[Gegevens uit een dataset]
★ ★ ★ ★ ★
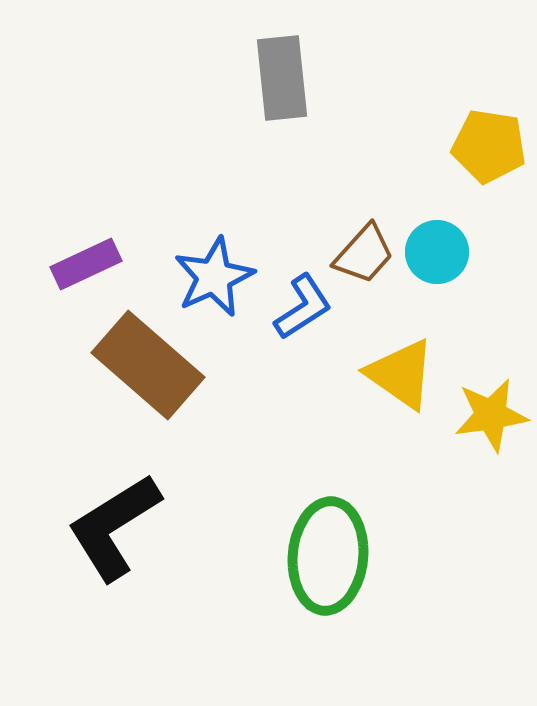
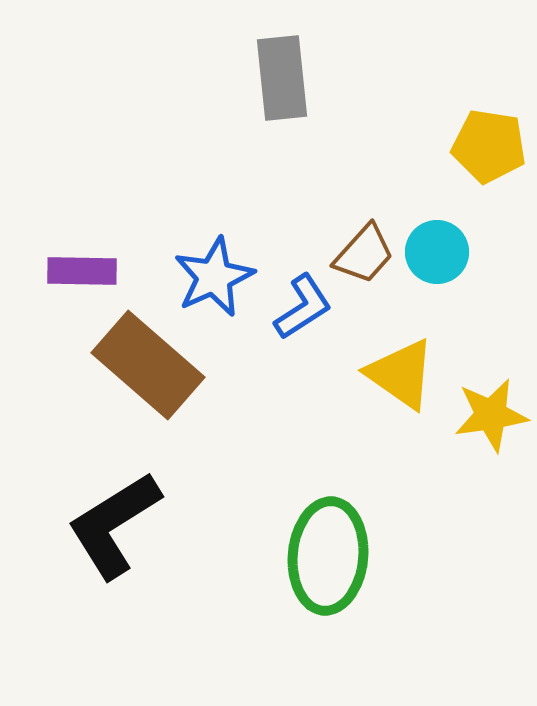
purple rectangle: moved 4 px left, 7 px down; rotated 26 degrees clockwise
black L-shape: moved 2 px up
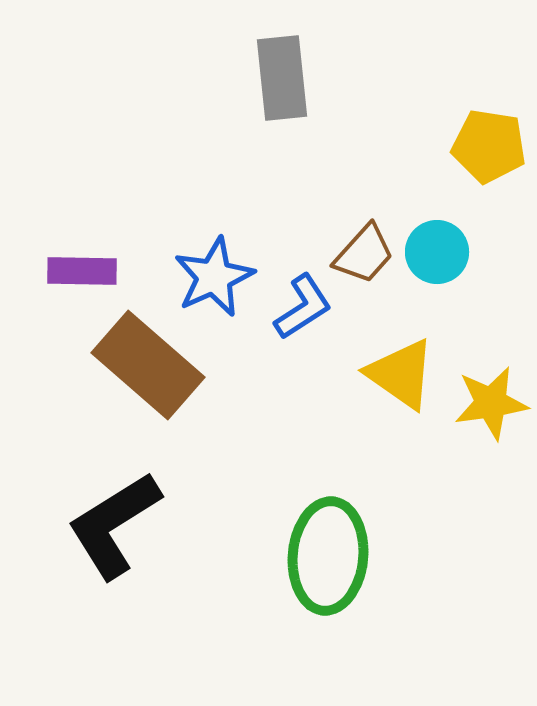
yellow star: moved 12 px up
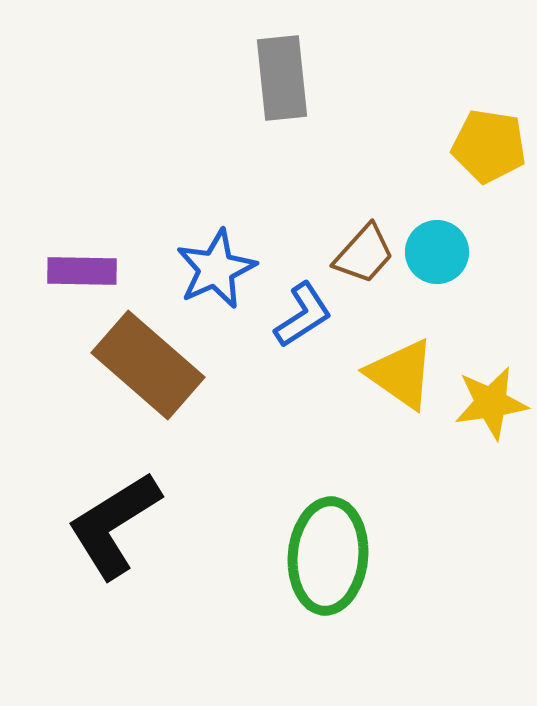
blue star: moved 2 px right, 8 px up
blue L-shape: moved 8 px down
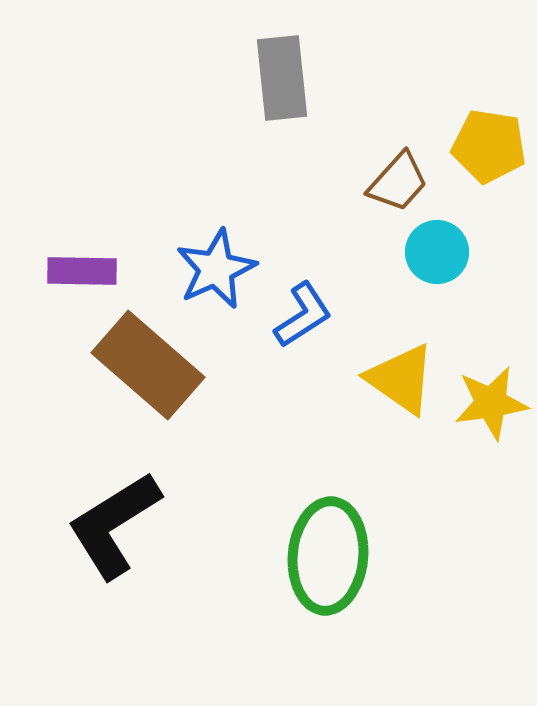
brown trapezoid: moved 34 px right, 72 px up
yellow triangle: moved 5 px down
★ ★ ★ ★ ★
▶ _Opdracht_: Schrijf alle regels van de gegevens hierboven letterlijk over en laat daarbij de afbeeldingen weg.

▶ _Uitwerking_:
purple rectangle: moved 4 px left, 7 px down; rotated 26 degrees clockwise
black L-shape: moved 2 px up
yellow star: moved 12 px up
blue star: moved 2 px right, 8 px up
blue L-shape: moved 8 px down
brown trapezoid: moved 34 px right, 72 px up
yellow triangle: moved 5 px down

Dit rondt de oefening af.